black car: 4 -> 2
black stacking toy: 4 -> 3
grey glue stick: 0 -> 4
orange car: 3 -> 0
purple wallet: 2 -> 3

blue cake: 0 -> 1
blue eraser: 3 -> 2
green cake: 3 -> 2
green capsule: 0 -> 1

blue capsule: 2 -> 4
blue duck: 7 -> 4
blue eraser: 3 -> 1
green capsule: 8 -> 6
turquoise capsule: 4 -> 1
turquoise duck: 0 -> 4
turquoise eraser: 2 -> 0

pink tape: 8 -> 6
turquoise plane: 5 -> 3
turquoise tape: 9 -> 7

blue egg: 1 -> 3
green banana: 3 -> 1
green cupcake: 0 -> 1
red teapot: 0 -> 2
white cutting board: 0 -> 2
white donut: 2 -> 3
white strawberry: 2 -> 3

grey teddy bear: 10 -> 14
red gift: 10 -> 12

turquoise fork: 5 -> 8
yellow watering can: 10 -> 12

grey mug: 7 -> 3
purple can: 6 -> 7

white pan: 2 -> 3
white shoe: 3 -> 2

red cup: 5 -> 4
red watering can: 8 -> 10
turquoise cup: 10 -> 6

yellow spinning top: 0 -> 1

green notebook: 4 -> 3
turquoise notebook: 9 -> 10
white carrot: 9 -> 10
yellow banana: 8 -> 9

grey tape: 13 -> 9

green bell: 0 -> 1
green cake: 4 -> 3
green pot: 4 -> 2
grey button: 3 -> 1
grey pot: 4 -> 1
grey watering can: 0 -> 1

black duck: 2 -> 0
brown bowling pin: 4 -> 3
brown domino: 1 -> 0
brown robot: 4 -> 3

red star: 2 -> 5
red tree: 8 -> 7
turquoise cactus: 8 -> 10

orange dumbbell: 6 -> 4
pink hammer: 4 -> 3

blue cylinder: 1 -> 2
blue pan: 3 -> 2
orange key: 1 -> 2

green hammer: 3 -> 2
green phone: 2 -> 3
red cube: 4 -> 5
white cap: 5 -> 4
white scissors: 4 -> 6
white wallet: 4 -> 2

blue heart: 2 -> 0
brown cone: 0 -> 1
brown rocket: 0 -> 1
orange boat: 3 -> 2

★ ★ ★

• [EXERCISE DESCRIPTION]:
Set down exactly the lines above, from the one containing "brown domino: 1 -> 0" to the final line of the material, with both ends kept and no other lines.

• [ANSWER SECTION]:
brown domino: 1 -> 0
brown robot: 4 -> 3

red star: 2 -> 5
red tree: 8 -> 7
turquoise cactus: 8 -> 10

orange dumbbell: 6 -> 4
pink hammer: 4 -> 3

blue cylinder: 1 -> 2
blue pan: 3 -> 2
orange key: 1 -> 2

green hammer: 3 -> 2
green phone: 2 -> 3
red cube: 4 -> 5
white cap: 5 -> 4
white scissors: 4 -> 6
white wallet: 4 -> 2

blue heart: 2 -> 0
brown cone: 0 -> 1
brown rocket: 0 -> 1
orange boat: 3 -> 2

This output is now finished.